## What you should do
Can the lines below, from the one that holds "R3: 1.6k (N5, N15) -> 1.6k (N5, N19)" to the very end, be echoed exactly, with both ends included and no pictures?

* * * * *

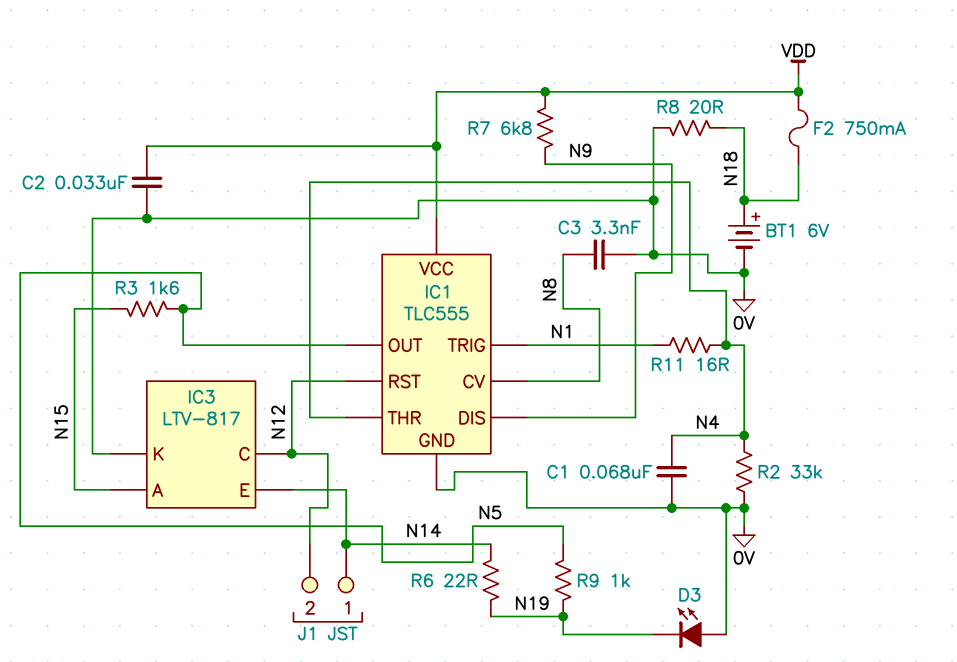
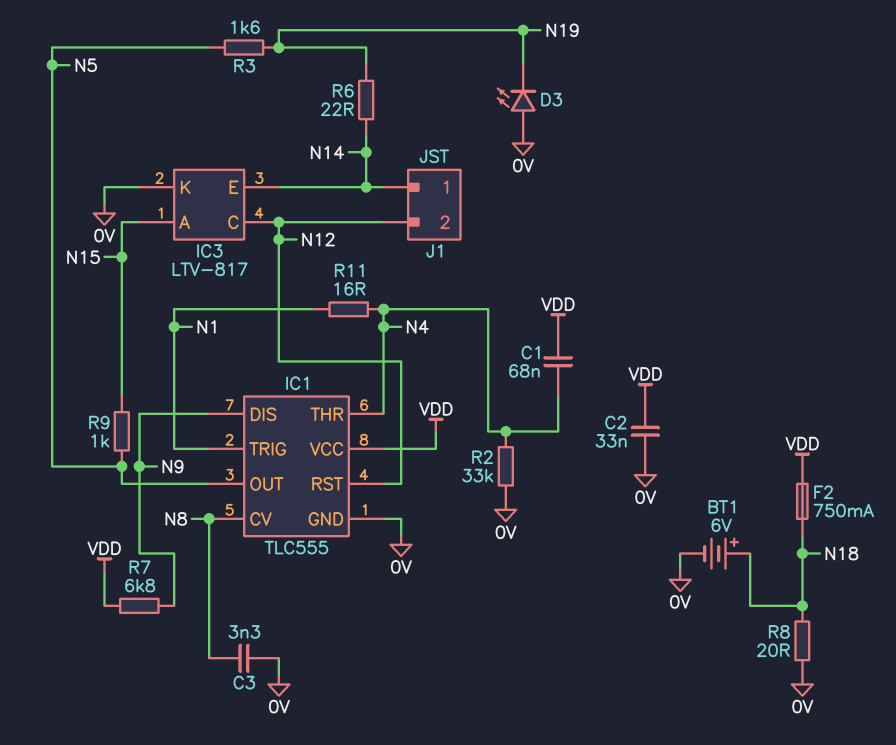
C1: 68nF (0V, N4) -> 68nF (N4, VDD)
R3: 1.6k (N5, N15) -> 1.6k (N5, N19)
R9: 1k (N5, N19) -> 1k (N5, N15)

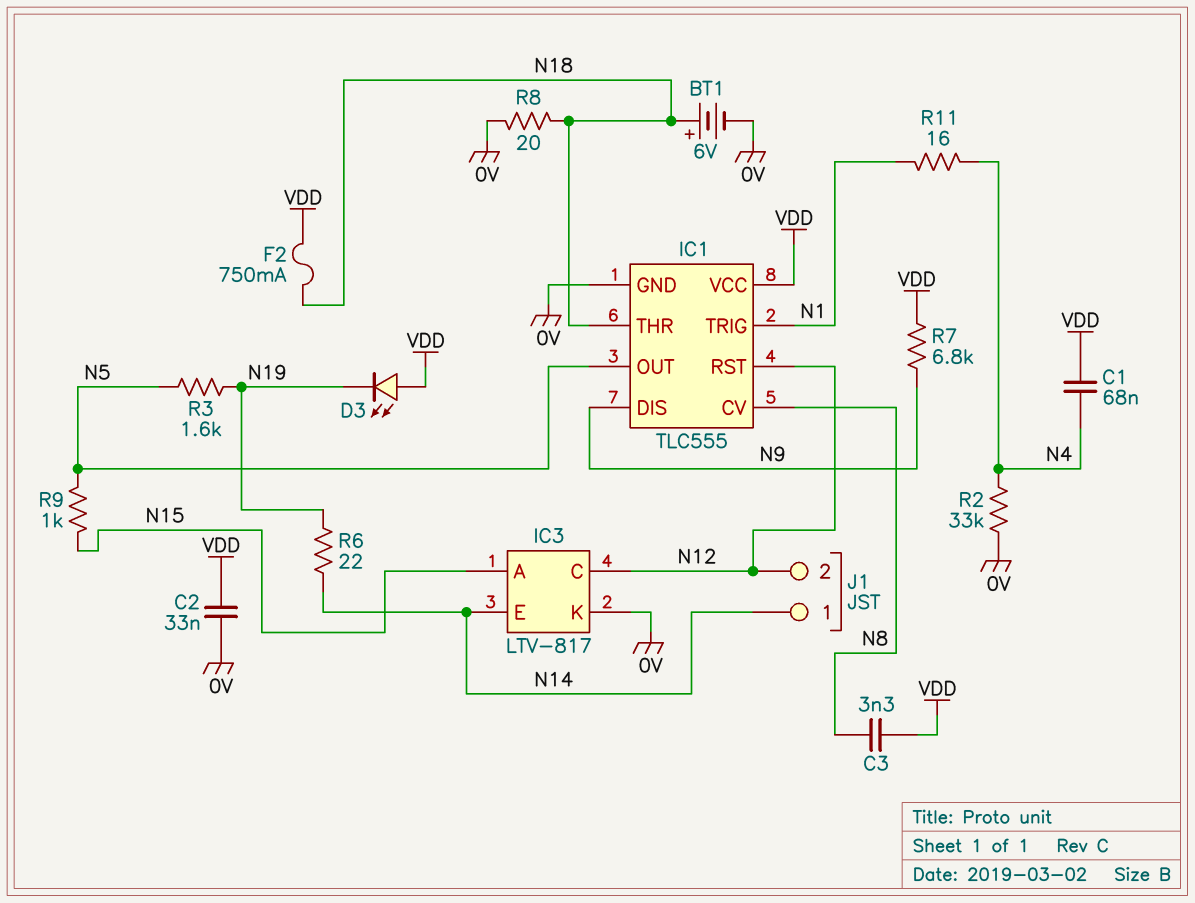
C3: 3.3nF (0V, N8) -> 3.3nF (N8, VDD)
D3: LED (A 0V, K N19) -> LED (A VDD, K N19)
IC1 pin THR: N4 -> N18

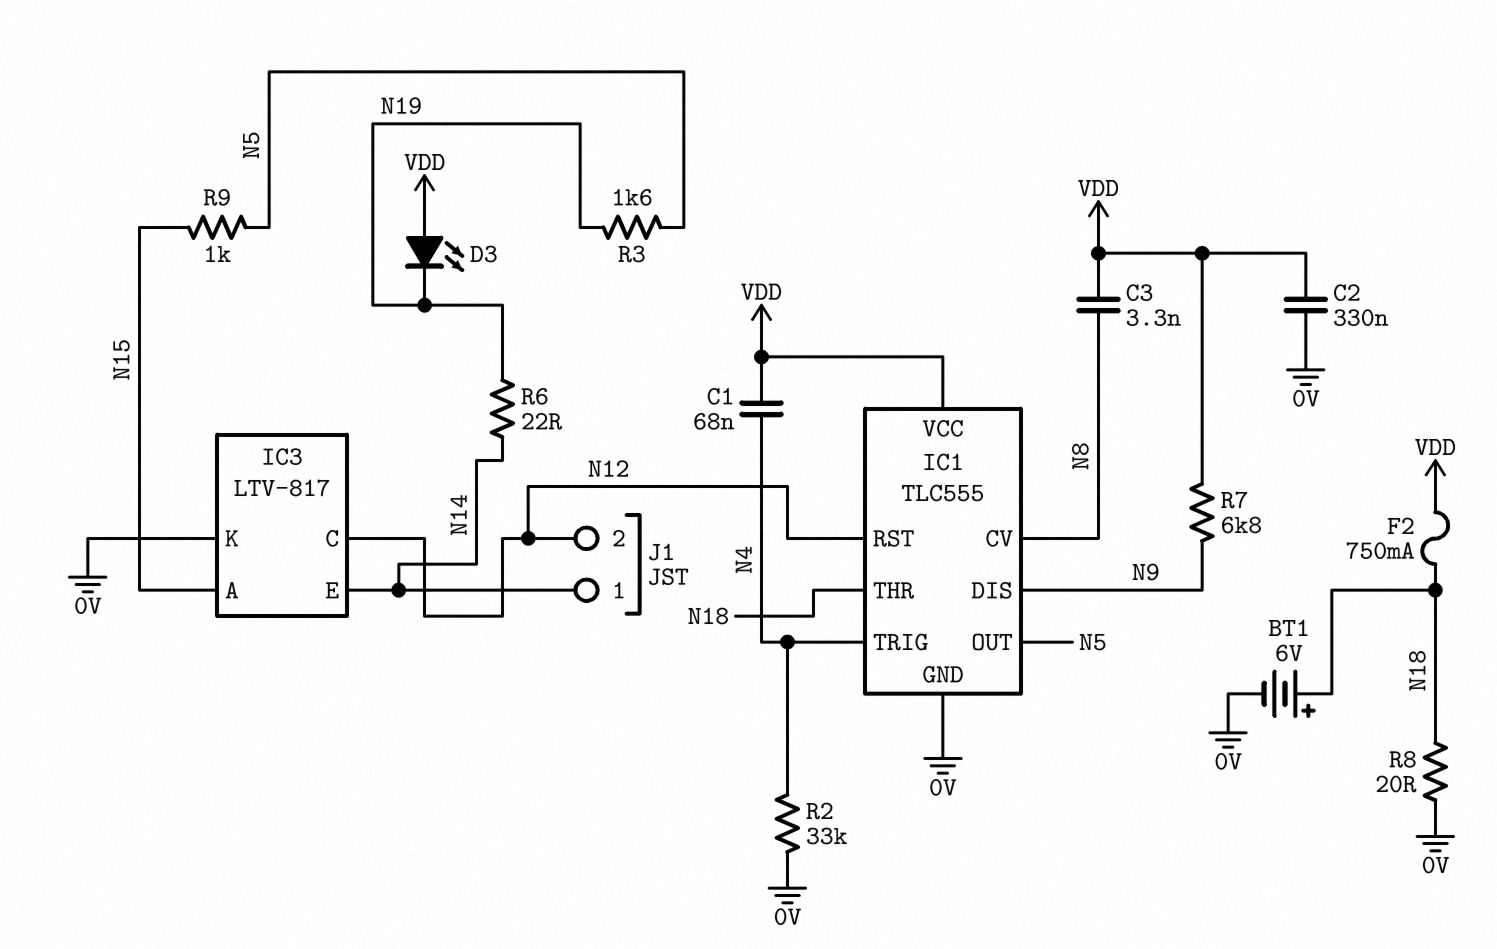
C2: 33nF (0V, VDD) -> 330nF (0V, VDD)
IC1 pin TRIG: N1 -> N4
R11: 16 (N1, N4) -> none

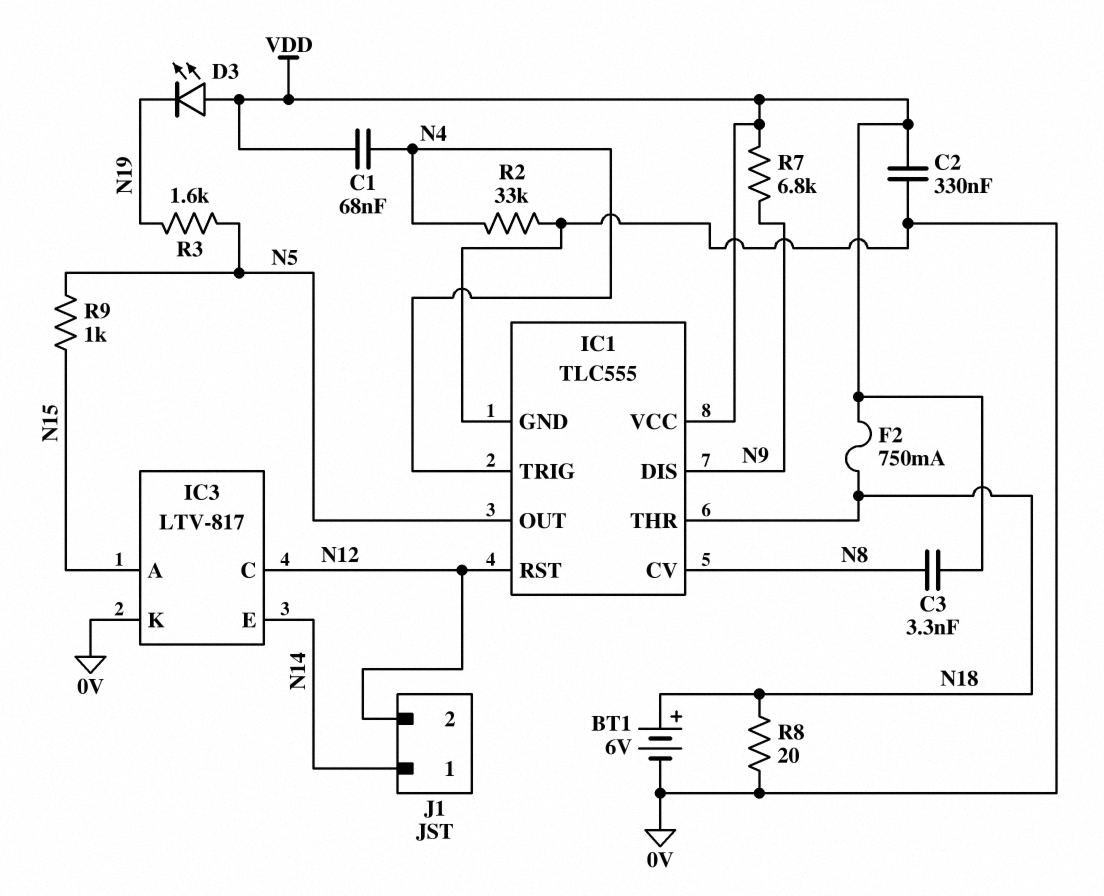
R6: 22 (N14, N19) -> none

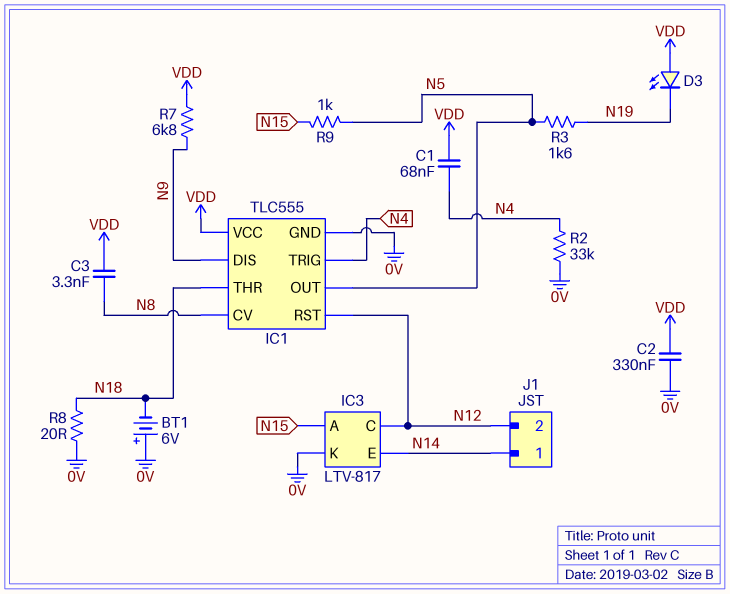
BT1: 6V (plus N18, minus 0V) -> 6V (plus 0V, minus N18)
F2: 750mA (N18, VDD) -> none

* * * * *

## Task response
R3: 1.6k (N5, N15) -> 1.6k (N5, N19)
R9: 1k (N5, N19) -> 1k (N5, N15)

C3: 3.3nF (0V, N8) -> 3.3nF (N8, VDD)
D3: LED (A 0V, K N19) -> LED (A VDD, K N19)
IC1 pin THR: N4 -> N18

C2: 33nF (0V, VDD) -> 330nF (0V, VDD)
IC1 pin TRIG: N1 -> N4
R11: 16 (N1, N4) -> none

R6: 22 (N14, N19) -> none

BT1: 6V (plus N18, minus 0V) -> 6V (plus 0V, minus N18)
F2: 750mA (N18, VDD) -> none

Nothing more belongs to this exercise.